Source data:
*** Begin section ***
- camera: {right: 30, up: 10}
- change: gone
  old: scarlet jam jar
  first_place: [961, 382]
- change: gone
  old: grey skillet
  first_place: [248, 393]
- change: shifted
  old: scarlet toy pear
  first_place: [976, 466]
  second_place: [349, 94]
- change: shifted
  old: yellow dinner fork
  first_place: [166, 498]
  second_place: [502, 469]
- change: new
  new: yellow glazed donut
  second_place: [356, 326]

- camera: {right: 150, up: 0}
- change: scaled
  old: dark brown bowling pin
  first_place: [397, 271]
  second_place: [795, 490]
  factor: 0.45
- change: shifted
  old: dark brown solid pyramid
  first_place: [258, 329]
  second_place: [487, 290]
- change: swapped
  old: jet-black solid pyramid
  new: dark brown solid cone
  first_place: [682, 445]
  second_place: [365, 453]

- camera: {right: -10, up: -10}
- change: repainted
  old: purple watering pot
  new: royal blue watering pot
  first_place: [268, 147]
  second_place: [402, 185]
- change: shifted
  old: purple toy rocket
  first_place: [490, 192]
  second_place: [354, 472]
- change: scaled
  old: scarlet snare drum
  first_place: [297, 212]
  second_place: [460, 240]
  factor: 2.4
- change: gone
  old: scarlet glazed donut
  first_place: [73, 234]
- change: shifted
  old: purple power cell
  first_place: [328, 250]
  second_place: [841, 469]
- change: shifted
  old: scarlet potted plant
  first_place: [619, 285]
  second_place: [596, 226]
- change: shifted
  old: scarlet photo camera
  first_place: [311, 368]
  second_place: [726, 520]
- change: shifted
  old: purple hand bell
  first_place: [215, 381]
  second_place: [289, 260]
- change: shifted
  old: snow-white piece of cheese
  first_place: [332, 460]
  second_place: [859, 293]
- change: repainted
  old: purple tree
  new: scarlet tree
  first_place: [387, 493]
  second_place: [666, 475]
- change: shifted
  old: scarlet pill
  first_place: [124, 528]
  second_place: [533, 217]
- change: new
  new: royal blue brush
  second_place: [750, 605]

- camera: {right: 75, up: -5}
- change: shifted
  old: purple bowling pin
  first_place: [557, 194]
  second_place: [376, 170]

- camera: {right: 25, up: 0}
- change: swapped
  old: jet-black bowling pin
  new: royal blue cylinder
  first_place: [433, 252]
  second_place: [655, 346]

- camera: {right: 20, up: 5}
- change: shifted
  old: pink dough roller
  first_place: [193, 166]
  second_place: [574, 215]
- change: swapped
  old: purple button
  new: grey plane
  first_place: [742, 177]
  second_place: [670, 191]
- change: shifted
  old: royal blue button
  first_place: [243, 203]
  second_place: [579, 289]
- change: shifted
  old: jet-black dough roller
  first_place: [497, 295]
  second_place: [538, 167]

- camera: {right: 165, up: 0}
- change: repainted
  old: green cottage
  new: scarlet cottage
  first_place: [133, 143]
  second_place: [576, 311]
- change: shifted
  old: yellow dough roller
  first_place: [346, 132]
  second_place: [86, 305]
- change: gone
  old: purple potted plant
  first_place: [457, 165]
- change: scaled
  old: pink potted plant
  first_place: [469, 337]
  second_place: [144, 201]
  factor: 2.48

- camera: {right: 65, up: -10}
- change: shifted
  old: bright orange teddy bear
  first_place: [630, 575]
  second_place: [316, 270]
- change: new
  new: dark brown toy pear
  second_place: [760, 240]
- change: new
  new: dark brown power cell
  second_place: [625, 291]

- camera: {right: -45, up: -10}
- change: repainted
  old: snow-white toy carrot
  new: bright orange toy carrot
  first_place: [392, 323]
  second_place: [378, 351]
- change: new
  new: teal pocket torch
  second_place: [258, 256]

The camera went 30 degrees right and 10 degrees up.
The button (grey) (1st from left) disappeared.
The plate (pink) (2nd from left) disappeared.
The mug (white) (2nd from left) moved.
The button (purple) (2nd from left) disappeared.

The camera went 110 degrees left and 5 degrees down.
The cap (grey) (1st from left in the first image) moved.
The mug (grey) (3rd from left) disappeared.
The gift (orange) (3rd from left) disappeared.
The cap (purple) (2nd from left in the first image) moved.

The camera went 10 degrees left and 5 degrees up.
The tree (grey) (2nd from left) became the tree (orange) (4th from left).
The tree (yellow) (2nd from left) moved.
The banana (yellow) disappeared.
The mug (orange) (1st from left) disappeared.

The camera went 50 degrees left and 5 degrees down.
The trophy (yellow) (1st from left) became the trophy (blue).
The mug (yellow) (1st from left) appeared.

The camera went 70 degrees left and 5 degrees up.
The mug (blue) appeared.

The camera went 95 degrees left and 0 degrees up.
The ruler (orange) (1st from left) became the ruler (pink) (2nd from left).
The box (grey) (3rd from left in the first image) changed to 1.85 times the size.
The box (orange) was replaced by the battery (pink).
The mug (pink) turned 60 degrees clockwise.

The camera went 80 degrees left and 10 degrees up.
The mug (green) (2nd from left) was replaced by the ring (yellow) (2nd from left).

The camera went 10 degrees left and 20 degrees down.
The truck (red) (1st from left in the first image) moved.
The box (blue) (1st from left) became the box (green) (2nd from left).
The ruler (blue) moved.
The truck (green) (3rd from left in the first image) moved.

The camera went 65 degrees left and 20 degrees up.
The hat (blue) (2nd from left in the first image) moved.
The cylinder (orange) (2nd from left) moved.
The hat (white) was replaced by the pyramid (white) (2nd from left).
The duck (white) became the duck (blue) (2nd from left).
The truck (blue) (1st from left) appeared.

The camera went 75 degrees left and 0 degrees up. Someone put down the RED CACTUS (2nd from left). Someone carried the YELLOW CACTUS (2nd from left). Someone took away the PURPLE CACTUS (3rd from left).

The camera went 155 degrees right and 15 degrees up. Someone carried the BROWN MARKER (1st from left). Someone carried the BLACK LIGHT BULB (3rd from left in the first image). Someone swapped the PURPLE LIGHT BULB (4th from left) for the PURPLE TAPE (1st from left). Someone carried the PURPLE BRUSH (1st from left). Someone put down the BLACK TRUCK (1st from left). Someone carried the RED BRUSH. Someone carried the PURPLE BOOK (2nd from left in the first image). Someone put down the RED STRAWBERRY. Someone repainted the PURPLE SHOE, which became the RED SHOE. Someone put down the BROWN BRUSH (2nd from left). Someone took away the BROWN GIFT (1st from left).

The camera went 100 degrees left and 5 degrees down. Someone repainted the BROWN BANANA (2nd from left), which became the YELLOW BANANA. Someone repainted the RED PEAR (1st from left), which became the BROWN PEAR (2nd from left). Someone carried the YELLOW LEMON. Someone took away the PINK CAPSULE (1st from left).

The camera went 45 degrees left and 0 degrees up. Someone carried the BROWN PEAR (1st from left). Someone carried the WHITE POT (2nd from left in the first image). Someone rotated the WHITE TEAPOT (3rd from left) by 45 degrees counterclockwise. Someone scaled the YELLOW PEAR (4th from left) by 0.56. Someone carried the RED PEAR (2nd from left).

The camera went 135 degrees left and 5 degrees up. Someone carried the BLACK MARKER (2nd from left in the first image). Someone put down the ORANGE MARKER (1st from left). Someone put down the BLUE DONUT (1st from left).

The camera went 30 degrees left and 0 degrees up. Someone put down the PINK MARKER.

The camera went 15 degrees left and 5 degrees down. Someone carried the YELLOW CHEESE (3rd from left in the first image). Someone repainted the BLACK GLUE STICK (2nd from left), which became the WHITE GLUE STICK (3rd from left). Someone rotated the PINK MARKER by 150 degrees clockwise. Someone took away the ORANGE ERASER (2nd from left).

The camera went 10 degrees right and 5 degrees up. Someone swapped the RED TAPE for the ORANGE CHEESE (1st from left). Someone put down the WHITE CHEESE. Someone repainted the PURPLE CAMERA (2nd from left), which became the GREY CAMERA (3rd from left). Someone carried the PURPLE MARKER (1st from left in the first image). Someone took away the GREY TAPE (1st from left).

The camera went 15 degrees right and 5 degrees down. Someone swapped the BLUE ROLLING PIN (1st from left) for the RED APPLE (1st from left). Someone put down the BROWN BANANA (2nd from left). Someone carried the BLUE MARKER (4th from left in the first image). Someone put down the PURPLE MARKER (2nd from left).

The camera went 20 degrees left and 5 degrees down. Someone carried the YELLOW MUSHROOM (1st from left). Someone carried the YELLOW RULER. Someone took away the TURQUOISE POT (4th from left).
*** End section ***
Set down, exactly as they appear above, all lines from the one that has "The button (grey)" down to the one that has "The mug (white) (2nd from left) moved.", including those two and no others.

The button (grey) (1st from left) disappeared.
The plate (pink) (2nd from left) disappeared.
The mug (white) (2nd from left) moved.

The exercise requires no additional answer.